- Problem requirements
Each record that follows goes into your reply unchanged; the pictures do not.

════════════════

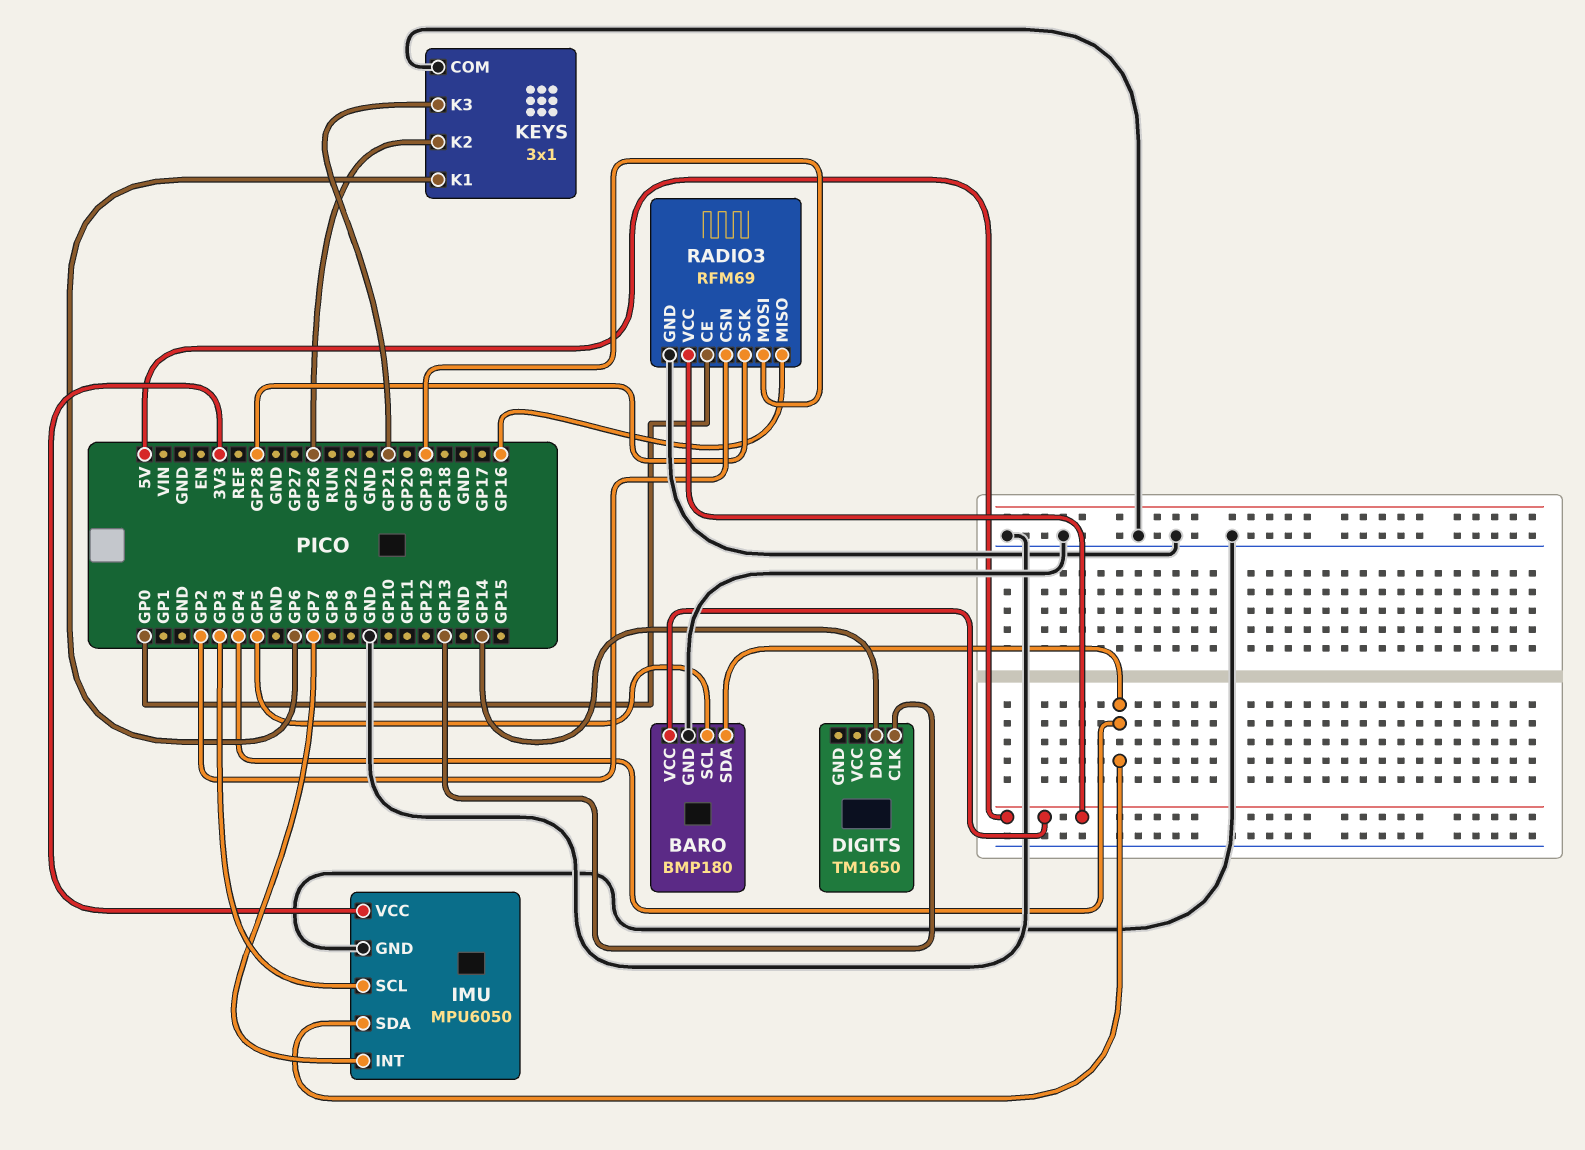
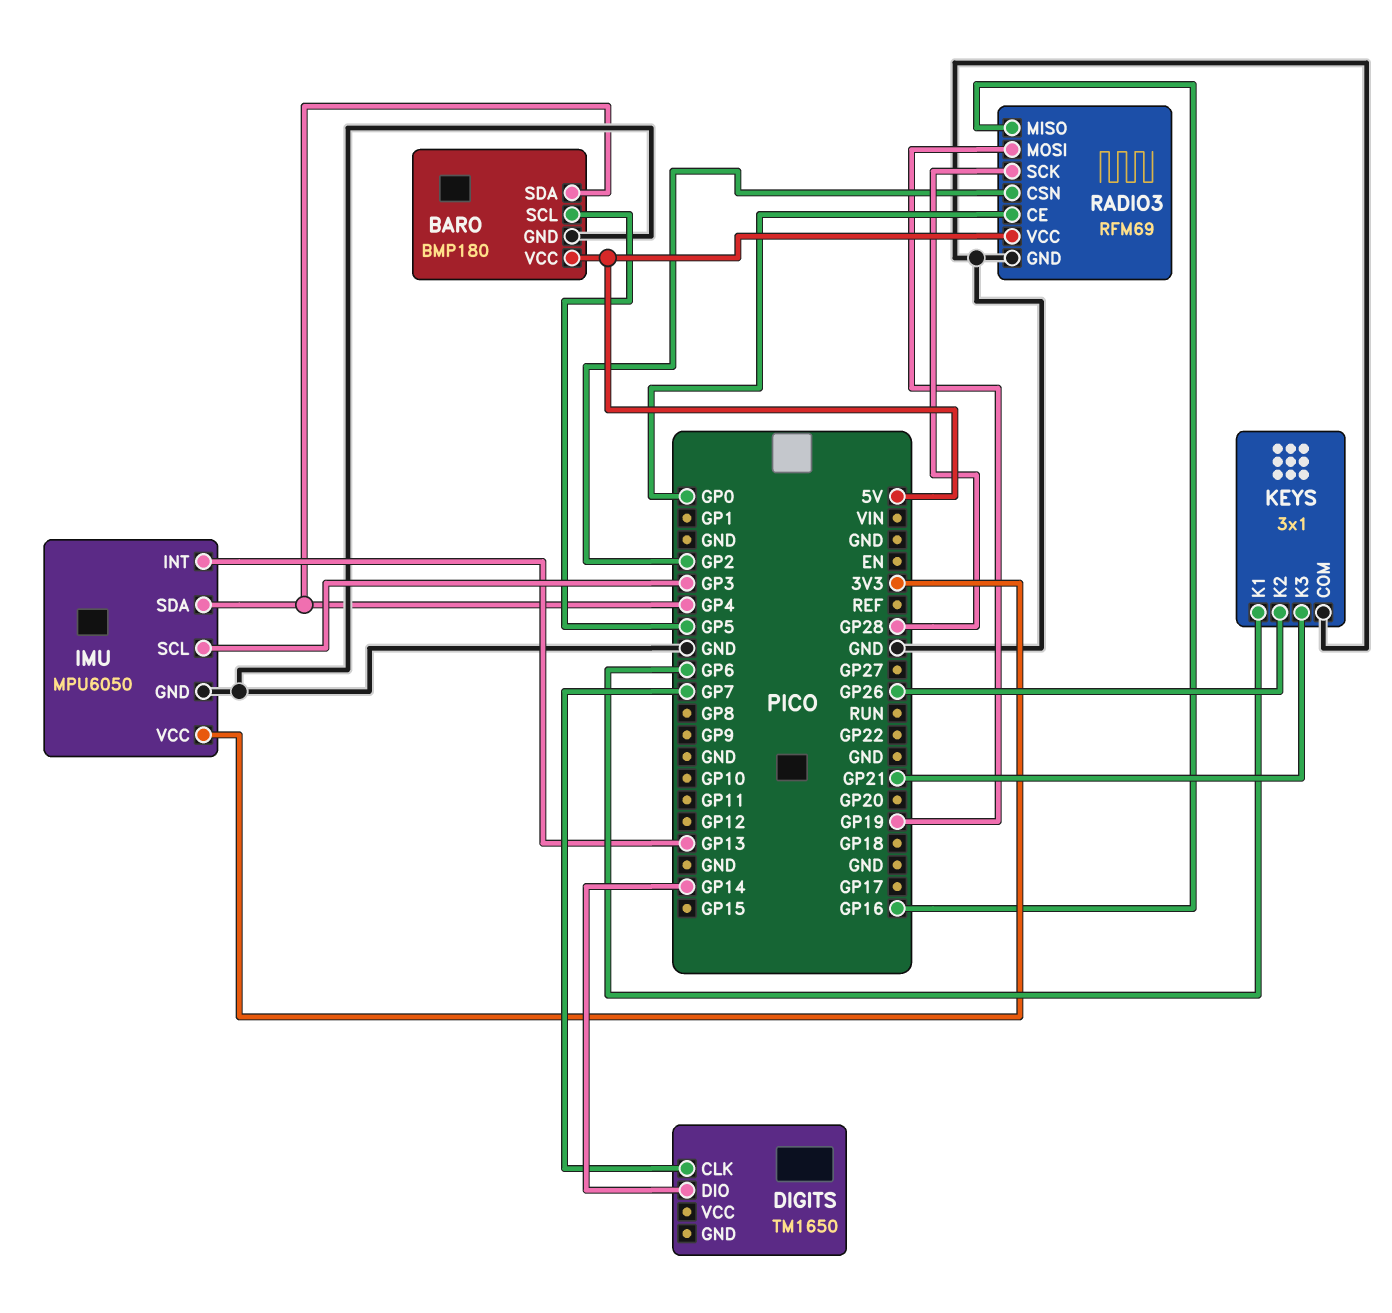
DIGITS pin CLK: GP13 -> GP7
IMU pin INT: GP7 -> GP13

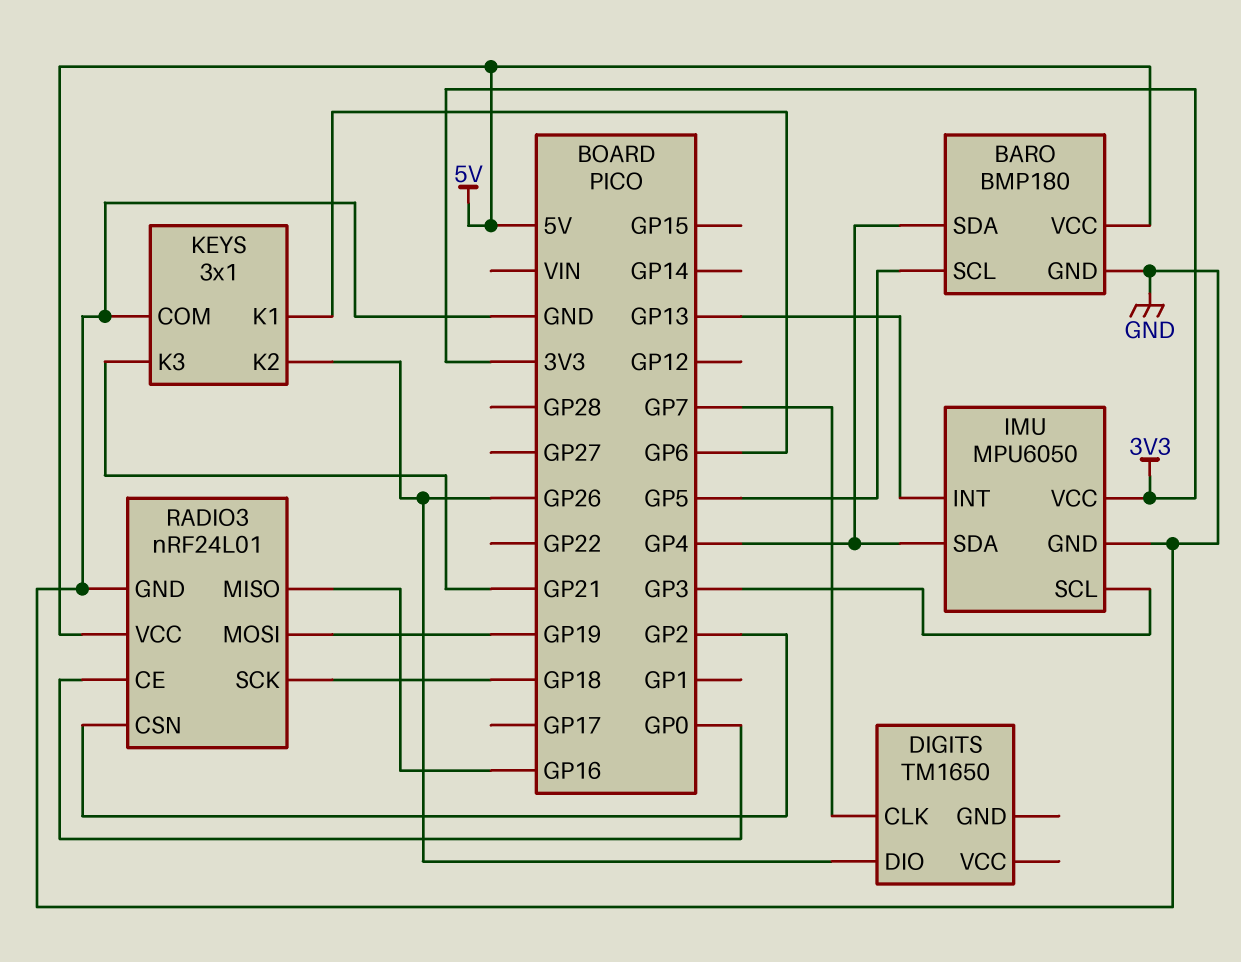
DIGITS pin DIO: GP14 -> GP26
RADIO3: RFM69 -> nRF24L01
RADIO3 pin SCK: GP28 -> GP18

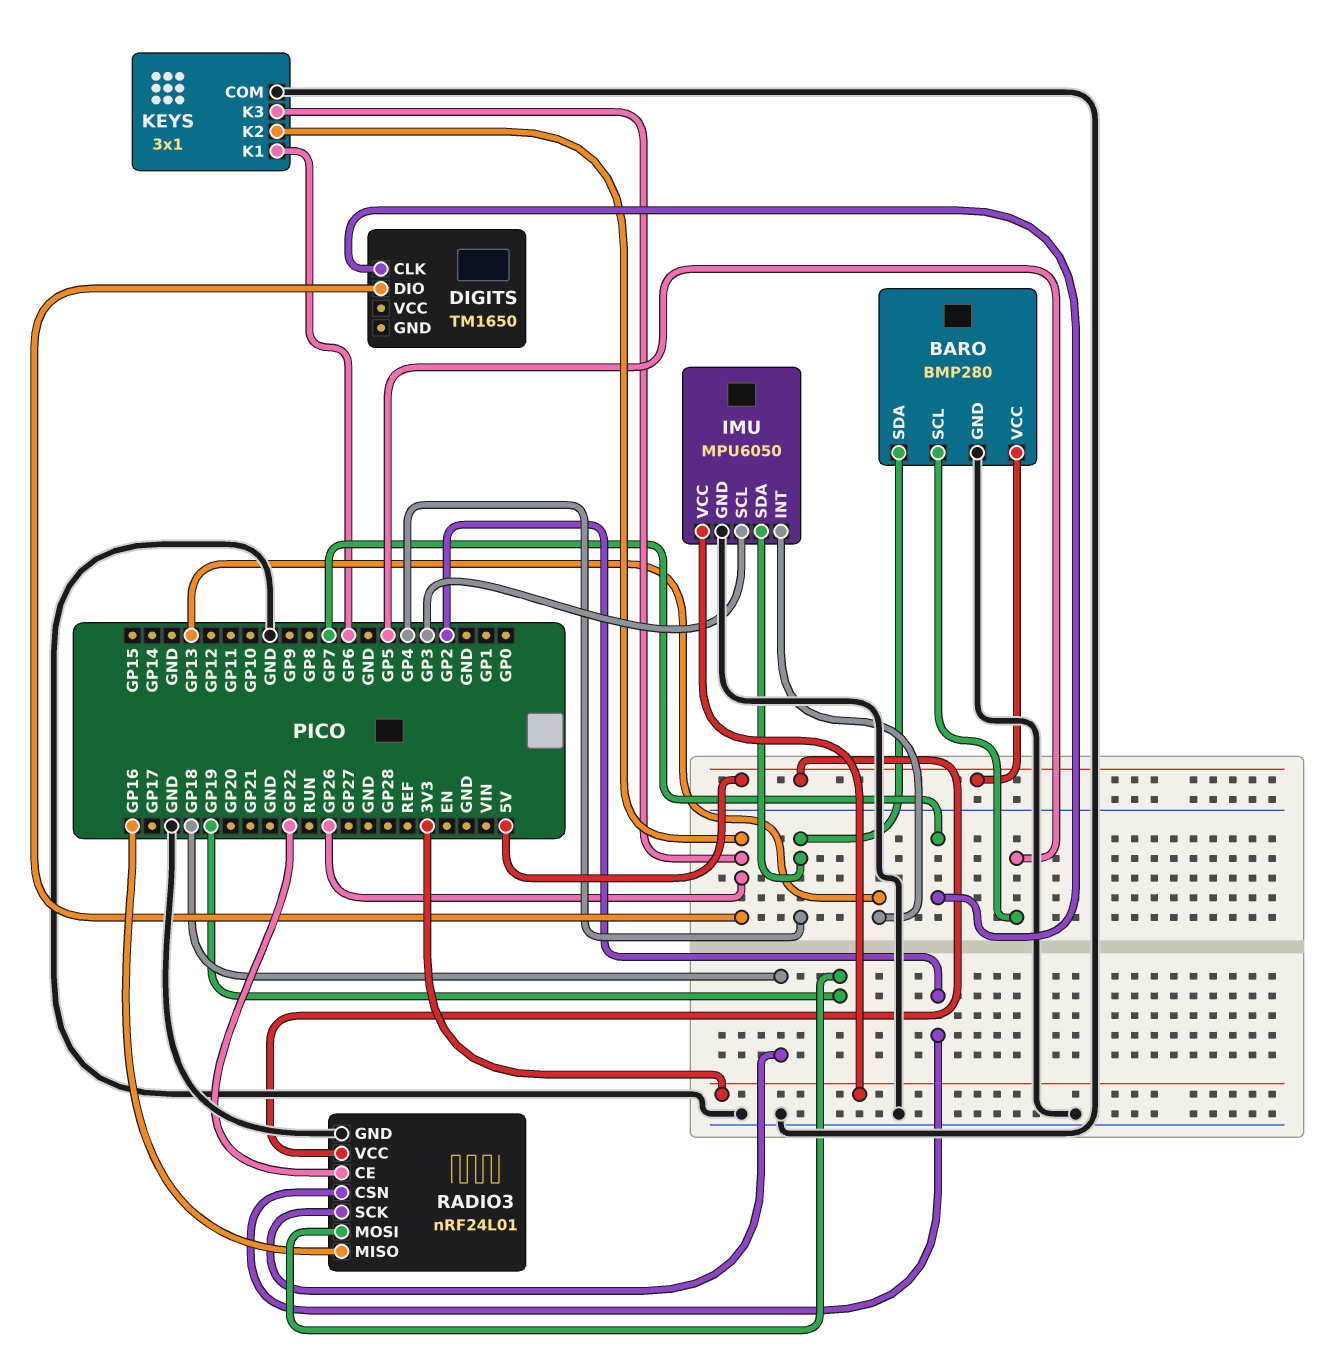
BARO: BMP180 -> BMP280
KEYS pin K3: GP21 -> GP26
RADIO3 pin CE: GP0 -> GP22

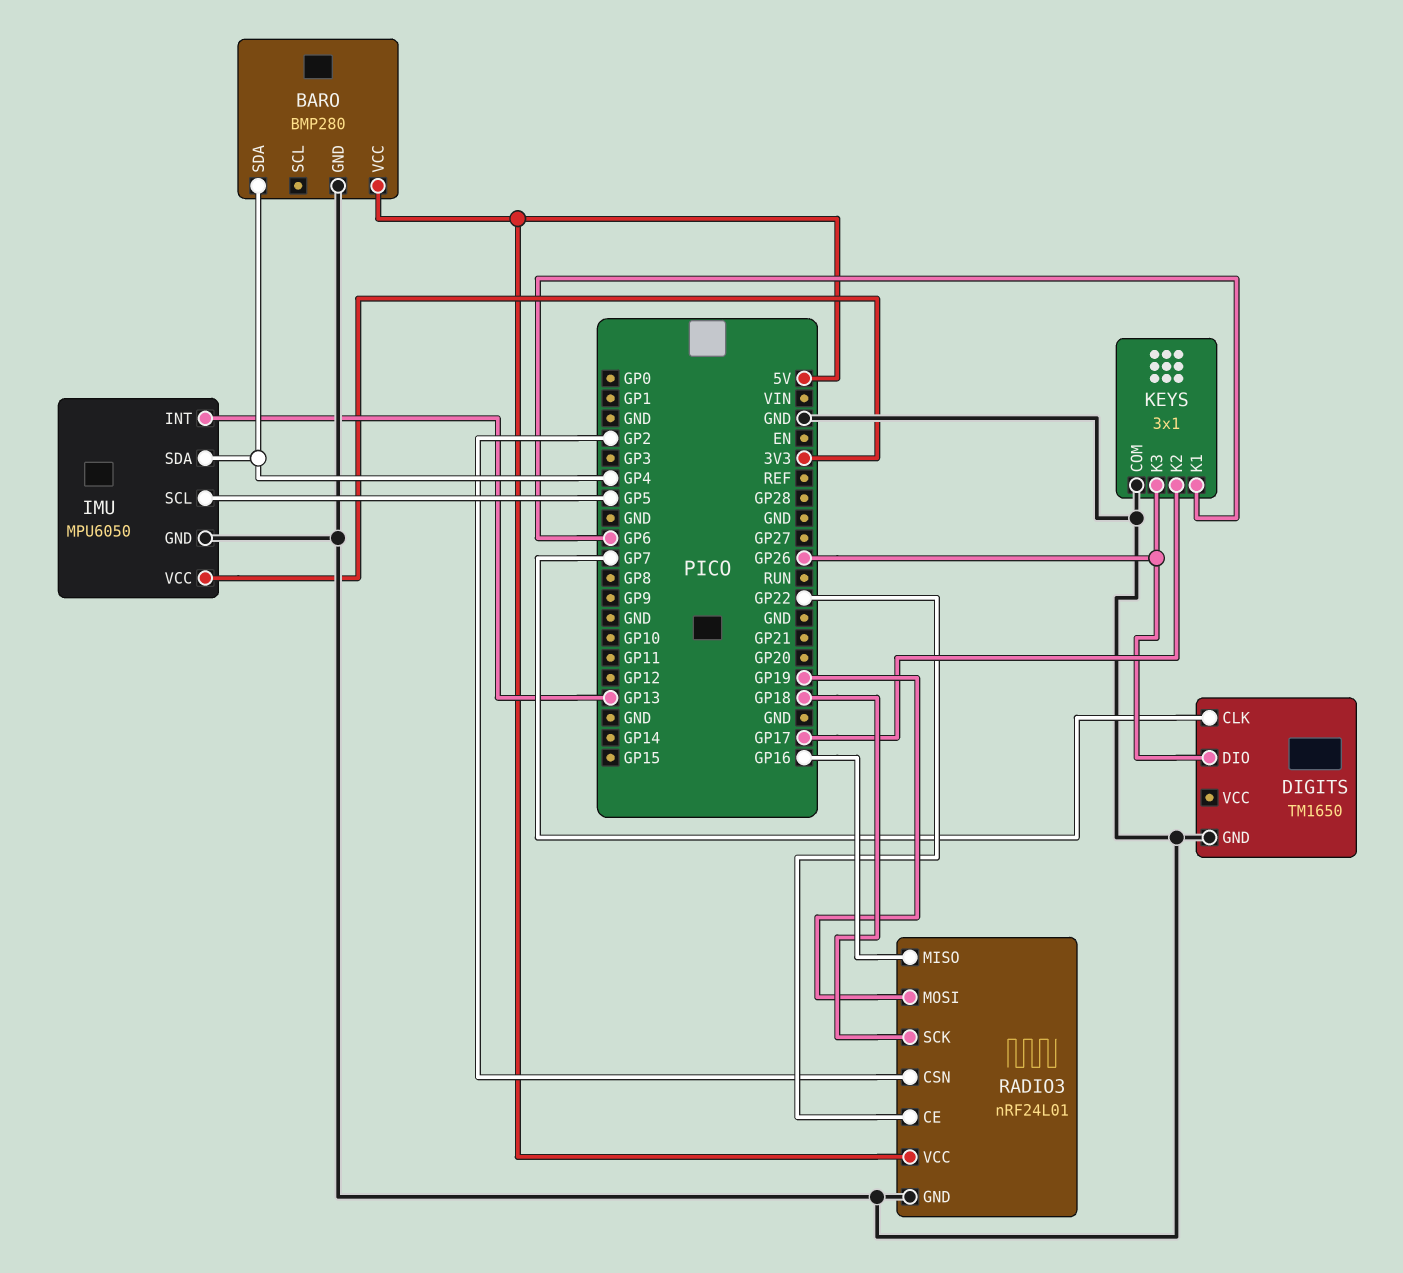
BARO pin SCL: GP5 -> none
DIGITS pin GND: none -> GND
IMU pin SCL: GP3 -> GP5
KEYS pin K2: GP26 -> GP17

════════════════

- Answer
DIGITS pin CLK: GP13 -> GP7
IMU pin INT: GP7 -> GP13

DIGITS pin DIO: GP14 -> GP26
RADIO3: RFM69 -> nRF24L01
RADIO3 pin SCK: GP28 -> GP18

BARO: BMP180 -> BMP280
KEYS pin K3: GP21 -> GP26
RADIO3 pin CE: GP0 -> GP22

BARO pin SCL: GP5 -> none
DIGITS pin GND: none -> GND
IMU pin SCL: GP3 -> GP5
KEYS pin K2: GP26 -> GP17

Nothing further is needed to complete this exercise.